DATASET EXTRACT |
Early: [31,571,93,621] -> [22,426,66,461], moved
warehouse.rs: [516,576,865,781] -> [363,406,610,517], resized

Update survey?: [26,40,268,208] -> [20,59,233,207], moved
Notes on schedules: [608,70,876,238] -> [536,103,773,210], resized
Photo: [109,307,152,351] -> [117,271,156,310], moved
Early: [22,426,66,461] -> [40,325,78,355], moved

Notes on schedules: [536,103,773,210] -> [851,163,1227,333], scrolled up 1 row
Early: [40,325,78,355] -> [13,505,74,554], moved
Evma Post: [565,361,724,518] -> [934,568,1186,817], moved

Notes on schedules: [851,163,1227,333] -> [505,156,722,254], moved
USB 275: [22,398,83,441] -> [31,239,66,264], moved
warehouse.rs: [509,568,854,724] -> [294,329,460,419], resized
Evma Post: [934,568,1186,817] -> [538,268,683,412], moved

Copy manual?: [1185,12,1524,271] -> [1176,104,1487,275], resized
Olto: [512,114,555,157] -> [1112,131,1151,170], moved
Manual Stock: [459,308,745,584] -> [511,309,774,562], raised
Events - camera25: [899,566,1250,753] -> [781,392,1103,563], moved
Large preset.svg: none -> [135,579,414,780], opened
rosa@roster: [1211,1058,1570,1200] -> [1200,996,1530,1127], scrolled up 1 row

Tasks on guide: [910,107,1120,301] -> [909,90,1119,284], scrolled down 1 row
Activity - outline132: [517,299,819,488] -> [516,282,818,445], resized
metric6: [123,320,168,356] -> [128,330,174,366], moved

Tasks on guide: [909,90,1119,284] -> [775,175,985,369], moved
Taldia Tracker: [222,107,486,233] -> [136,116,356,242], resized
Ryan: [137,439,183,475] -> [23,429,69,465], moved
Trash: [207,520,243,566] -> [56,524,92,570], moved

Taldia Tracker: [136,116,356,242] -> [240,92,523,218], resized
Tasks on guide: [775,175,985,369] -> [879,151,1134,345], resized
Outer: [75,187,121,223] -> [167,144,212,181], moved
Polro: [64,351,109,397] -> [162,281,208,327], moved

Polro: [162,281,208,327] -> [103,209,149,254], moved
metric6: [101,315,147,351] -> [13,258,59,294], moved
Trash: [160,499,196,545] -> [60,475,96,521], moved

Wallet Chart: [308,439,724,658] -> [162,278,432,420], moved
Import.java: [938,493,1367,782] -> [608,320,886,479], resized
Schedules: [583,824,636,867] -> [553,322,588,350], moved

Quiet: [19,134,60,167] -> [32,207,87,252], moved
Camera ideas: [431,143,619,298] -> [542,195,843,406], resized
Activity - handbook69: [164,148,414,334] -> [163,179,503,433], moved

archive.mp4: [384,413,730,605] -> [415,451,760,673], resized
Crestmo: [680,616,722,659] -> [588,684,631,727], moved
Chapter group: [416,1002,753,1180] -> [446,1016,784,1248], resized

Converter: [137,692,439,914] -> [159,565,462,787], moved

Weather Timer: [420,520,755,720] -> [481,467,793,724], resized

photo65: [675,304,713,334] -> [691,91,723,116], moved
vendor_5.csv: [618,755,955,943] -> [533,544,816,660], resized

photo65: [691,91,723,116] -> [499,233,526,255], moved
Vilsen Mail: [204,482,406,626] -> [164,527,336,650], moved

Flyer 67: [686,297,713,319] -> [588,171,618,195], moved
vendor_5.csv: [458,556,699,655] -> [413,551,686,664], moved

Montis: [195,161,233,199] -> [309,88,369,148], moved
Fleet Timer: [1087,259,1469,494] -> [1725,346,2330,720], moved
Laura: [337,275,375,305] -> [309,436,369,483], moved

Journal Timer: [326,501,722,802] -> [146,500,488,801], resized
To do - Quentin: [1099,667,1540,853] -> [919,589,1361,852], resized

TASK ITEM |
Beginning at the line above that contains "Polro: [162,281,208,327] ->", return each line exactly through the line that contains "Import.java: [938,493,1367,782] ->", and no others.

OUTPUT OF THE TASK |
Polro: [162,281,208,327] -> [103,209,149,254], moved
metric6: [101,315,147,351] -> [13,258,59,294], moved
Trash: [160,499,196,545] -> [60,475,96,521], moved

Wallet Chart: [308,439,724,658] -> [162,278,432,420], moved
Import.java: [938,493,1367,782] -> [608,320,886,479], resized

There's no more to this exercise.